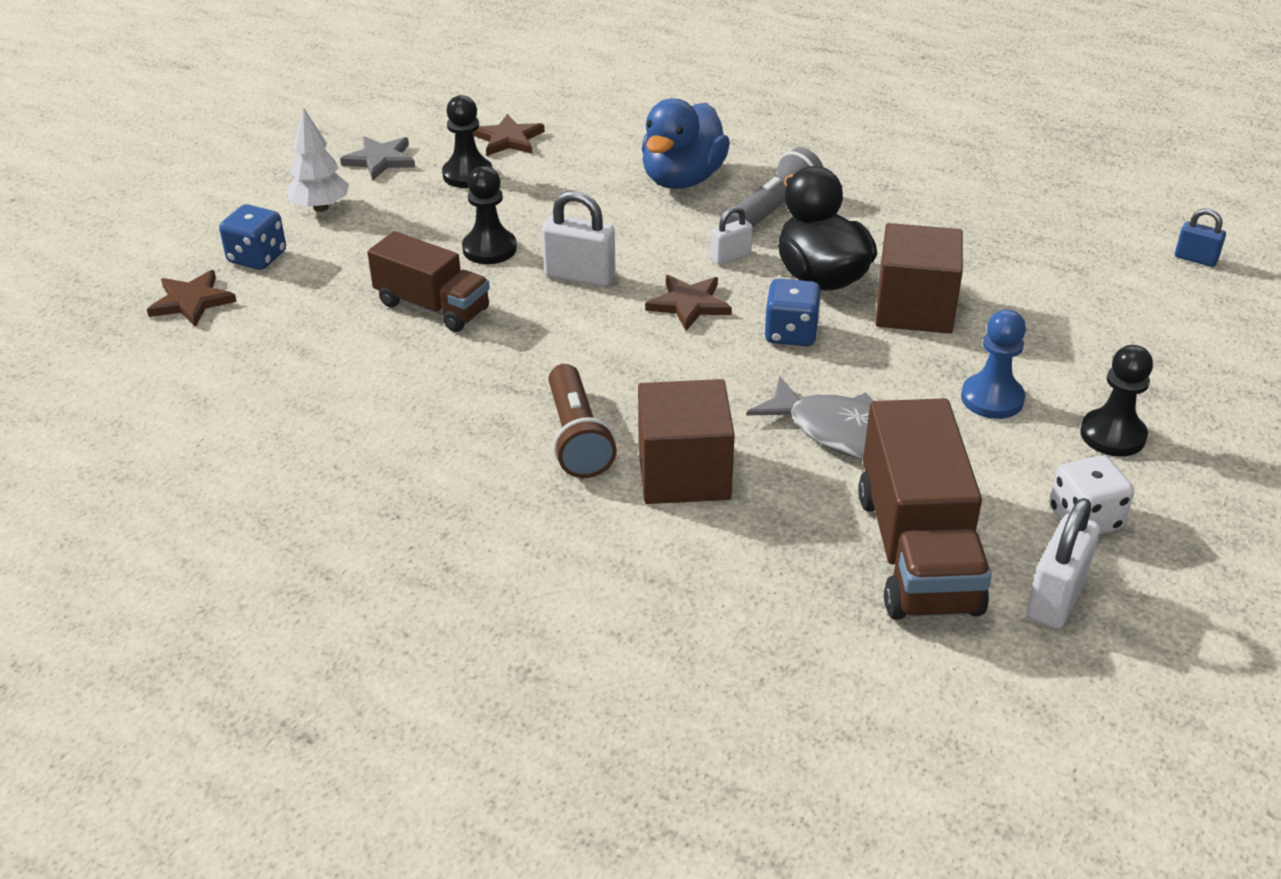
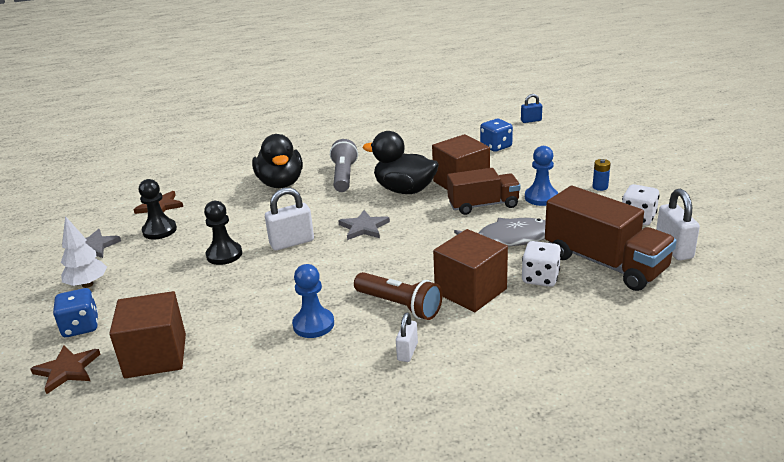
camera: 40 degrees left, 10 degrees down
(276, 336) = (156, 356): none -> brown cube
(432, 306) = (232, 294): brown truck -> brown truck (483, 205)
(459, 400) = (313, 324): none -> blue pawn
(682, 179) = (281, 183): blue duck -> black duck
(689, 304) = (364, 227): brown star -> grey star
(730, 256) = (353, 201): white padlock -> white padlock (407, 352)
(791, 333) = (427, 216): blue dice -> blue dice (496, 146)
(795, 514) = (540, 278): none -> white dice
(1112, 435) = (600, 187): black pawn -> blue battery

THE TASK:
The answer should be one number: how many lines of the data above contain "brown".

RESPONSE:
3